DATA SHOWN
# # # # #

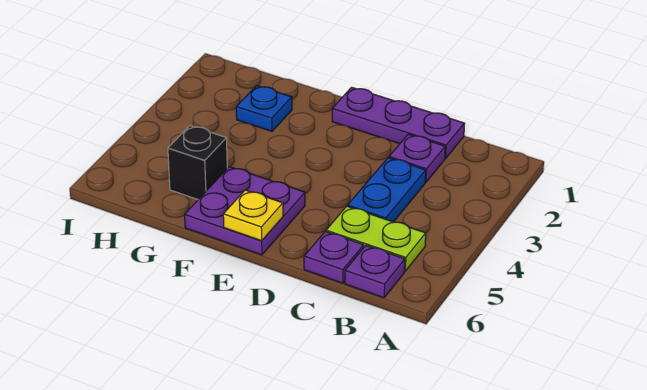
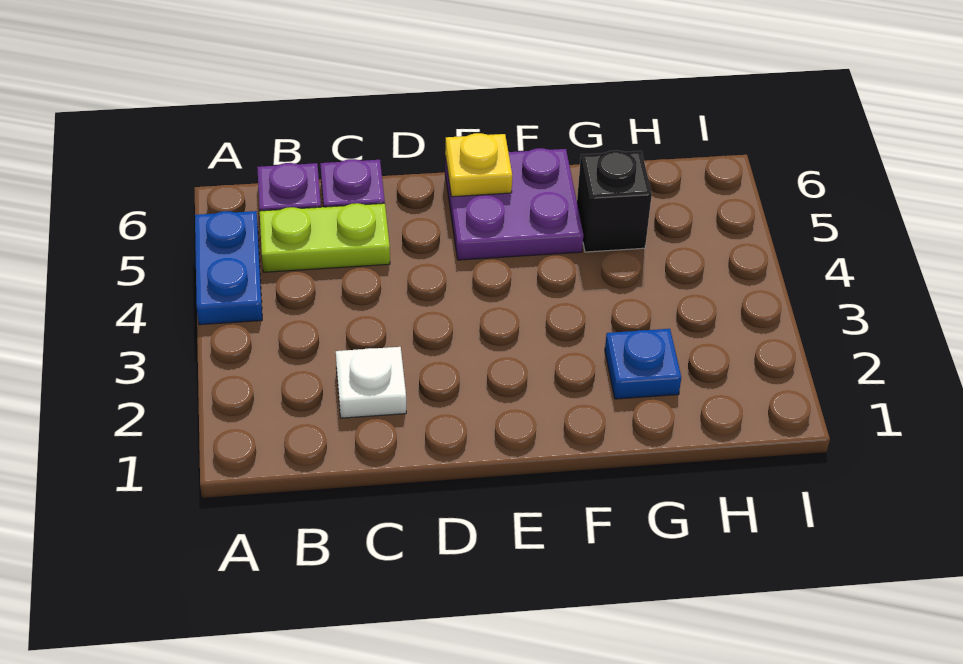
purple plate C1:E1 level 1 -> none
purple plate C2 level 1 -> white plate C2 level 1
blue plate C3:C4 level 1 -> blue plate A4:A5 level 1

# # # # #

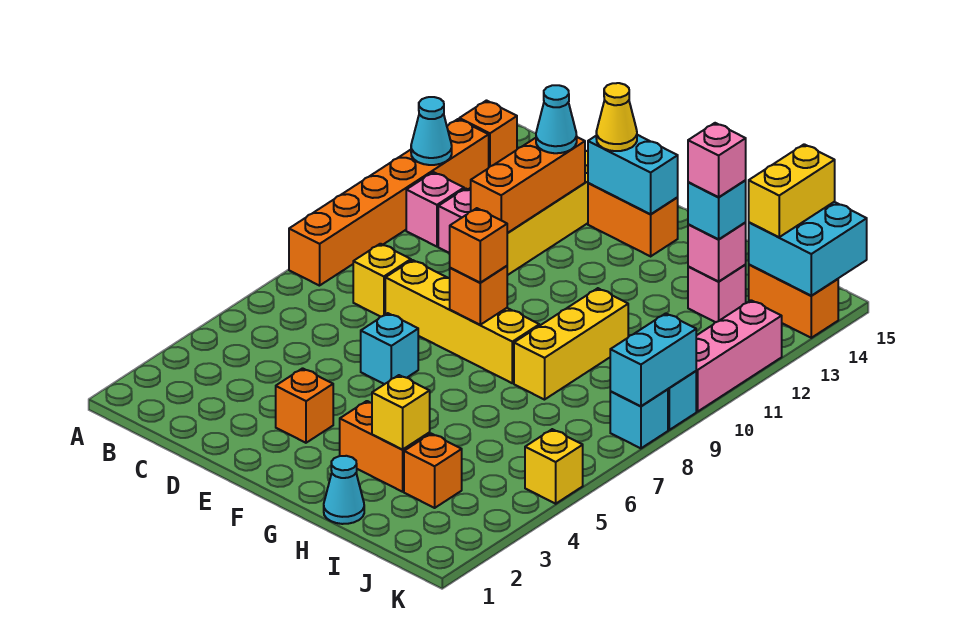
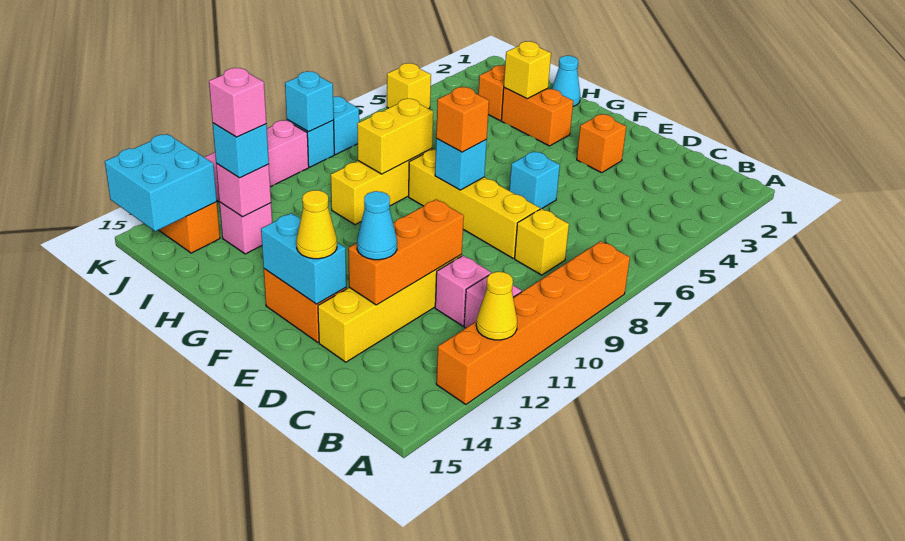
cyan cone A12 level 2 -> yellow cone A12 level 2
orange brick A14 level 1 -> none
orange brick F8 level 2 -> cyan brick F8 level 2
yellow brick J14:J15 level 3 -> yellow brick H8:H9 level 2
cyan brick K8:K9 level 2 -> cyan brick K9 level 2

# # # # #

TASK TO COMPLETE
Word for word, restate the lines of the data above that fall between the line holding "purple plate C2" and the line holding "blue plate C3:C4", inclusive, and no other lines.

YOUR RESPONSE
purple plate C2 level 1 -> white plate C2 level 1
blue plate C3:C4 level 1 -> blue plate A4:A5 level 1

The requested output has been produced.